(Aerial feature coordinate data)
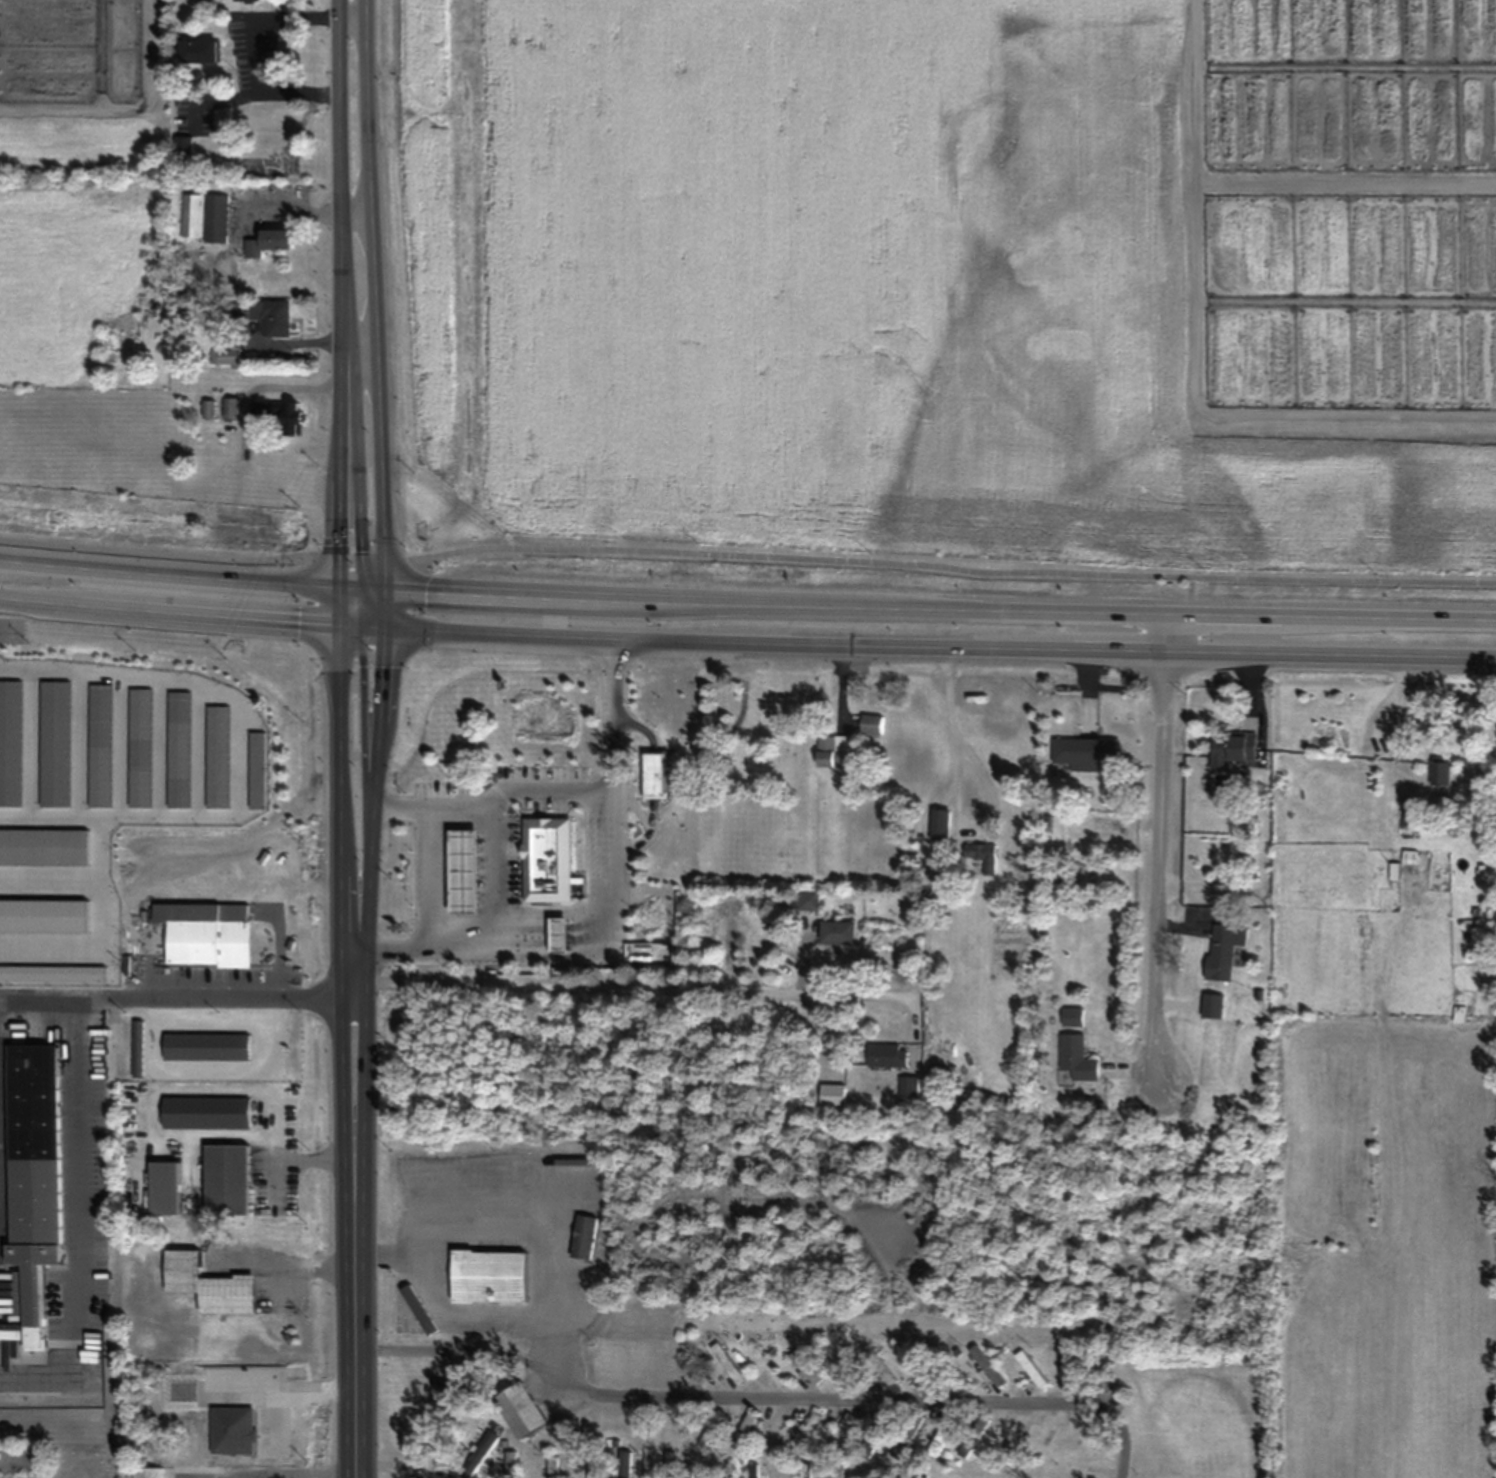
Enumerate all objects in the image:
building: (251, 0)
road: (253, 35)
building: (201, 52)
road: (369, 94)
road: (341, 95)
building: (187, 147)
building: (192, 216)
building: (217, 219)
crop: (84, 241)
building: (271, 241)
crop: (949, 274)
building: (272, 316)
building: (226, 356)
road: (343, 387)
road: (384, 388)
building: (232, 407)
building: (210, 408)
building: (283, 414)
road: (358, 442)
road: (747, 554)
road: (183, 572)
traffic signals: (339, 585)
road: (375, 587)
traffic signals: (383, 588)
road: (338, 604)
road: (350, 604)
road: (373, 607)
road: (383, 607)
road: (939, 608)
road: (169, 609)
traffic signals: (338, 623)
road: (347, 624)
traffic signals: (384, 626)
road: (6, 629)
road: (926, 644)
building: (180, 706)
building: (872, 724)
building: (671, 727)
road: (363, 734)
road: (33, 745)
road: (81, 746)
road: (121, 748)
road: (161, 749)
building: (1233, 750)
building: (834, 751)
road: (203, 752)
building: (1089, 753)
road: (242, 757)
building: (219, 758)
building: (180, 768)
building: (1441, 771)
road: (496, 802)
road: (337, 803)
road: (375, 804)
building: (684, 805)
road: (958, 809)
building: (1410, 816)
building: (942, 824)
road: (1160, 846)
road: (98, 847)
building: (985, 856)
building: (551, 859)
building: (462, 874)
road: (493, 882)
road: (105, 887)
building: (807, 900)
building: (730, 904)
road: (54, 913)
road: (614, 916)
building: (209, 934)
building: (838, 934)
building: (560, 936)
building: (55, 941)
building: (1226, 950)
road: (154, 966)
road: (47, 971)
road: (651, 988)
road: (219, 998)
road: (36, 999)
building: (1075, 1016)
building: (208, 1047)
building: (140, 1049)
building: (890, 1056)
building: (1080, 1058)
road: (211, 1073)
building: (911, 1087)
building: (836, 1095)
road: (81, 1105)
building: (207, 1114)
road: (154, 1123)
road: (267, 1123)
road: (192, 1167)
building: (482, 1175)
building: (29, 1176)
building: (228, 1178)
road: (277, 1182)
building: (165, 1189)
road: (439, 1210)
road: (358, 1230)
building: (584, 1237)
road: (393, 1254)
road: (287, 1264)
building: (488, 1275)
building: (210, 1285)
building: (421, 1309)
road: (81, 1332)
building: (731, 1363)
building: (843, 1364)
building: (881, 1365)
building: (807, 1368)
building: (1033, 1368)
building: (450, 1385)
road: (839, 1398)
building: (522, 1410)
building: (745, 1430)
building: (809, 1433)
building: (843, 1433)
building: (944, 1433)
building: (877, 1435)
building: (908, 1439)
building: (475, 1459)
building: (672, 1464)
building: (626, 1465)
building: (651, 1465)
building: (511, 1466)
building: (556, 1467)
building: (816, 1468)
building: (693, 1470)
building: (732, 1470)
building: (754, 1470)
building: (841, 1470)
building: (594, 1471)
building: (149, 1473)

Assignment: Reproduce the data verbatim. Do not carry any picture into the copy.

Answer to the problem:
Enumerate all objects in the image:
building: (251, 0)
road: (253, 35)
building: (201, 52)
road: (369, 94)
road: (341, 95)
building: (187, 147)
building: (192, 216)
building: (217, 219)
crop: (84, 241)
building: (271, 241)
crop: (949, 274)
building: (272, 316)
building: (226, 356)
road: (343, 387)
road: (384, 388)
building: (232, 407)
building: (210, 408)
building: (283, 414)
road: (358, 442)
road: (747, 554)
road: (183, 572)
traffic signals: (339, 585)
road: (375, 587)
traffic signals: (383, 588)
road: (338, 604)
road: (350, 604)
road: (373, 607)
road: (383, 607)
road: (939, 608)
road: (169, 609)
traffic signals: (338, 623)
road: (347, 624)
traffic signals: (384, 626)
road: (6, 629)
road: (926, 644)
building: (180, 706)
building: (872, 724)
building: (671, 727)
road: (363, 734)
road: (33, 745)
road: (81, 746)
road: (121, 748)
road: (161, 749)
building: (1233, 750)
building: (834, 751)
road: (203, 752)
building: (1089, 753)
road: (242, 757)
building: (219, 758)
building: (180, 768)
building: (1441, 771)
road: (496, 802)
road: (337, 803)
road: (375, 804)
building: (684, 805)
road: (958, 809)
building: (1410, 816)
building: (942, 824)
road: (1160, 846)
road: (98, 847)
building: (985, 856)
building: (551, 859)
building: (462, 874)
road: (493, 882)
road: (105, 887)
building: (807, 900)
building: (730, 904)
road: (54, 913)
road: (614, 916)
building: (209, 934)
building: (838, 934)
building: (560, 936)
building: (55, 941)
building: (1226, 950)
road: (154, 966)
road: (47, 971)
road: (651, 988)
road: (219, 998)
road: (36, 999)
building: (1075, 1016)
building: (208, 1047)
building: (140, 1049)
building: (890, 1056)
building: (1080, 1058)
road: (211, 1073)
building: (911, 1087)
building: (836, 1095)
road: (81, 1105)
building: (207, 1114)
road: (154, 1123)
road: (267, 1123)
road: (192, 1167)
building: (482, 1175)
building: (29, 1176)
building: (228, 1178)
road: (277, 1182)
building: (165, 1189)
road: (439, 1210)
road: (358, 1230)
building: (584, 1237)
road: (393, 1254)
road: (287, 1264)
building: (488, 1275)
building: (210, 1285)
building: (421, 1309)
road: (81, 1332)
building: (731, 1363)
building: (843, 1364)
building: (881, 1365)
building: (807, 1368)
building: (1033, 1368)
building: (450, 1385)
road: (839, 1398)
building: (522, 1410)
building: (745, 1430)
building: (809, 1433)
building: (843, 1433)
building: (944, 1433)
building: (877, 1435)
building: (908, 1439)
building: (475, 1459)
building: (672, 1464)
building: (626, 1465)
building: (651, 1465)
building: (511, 1466)
building: (556, 1467)
building: (816, 1468)
building: (693, 1470)
building: (732, 1470)
building: (754, 1470)
building: (841, 1470)
building: (594, 1471)
building: (149, 1473)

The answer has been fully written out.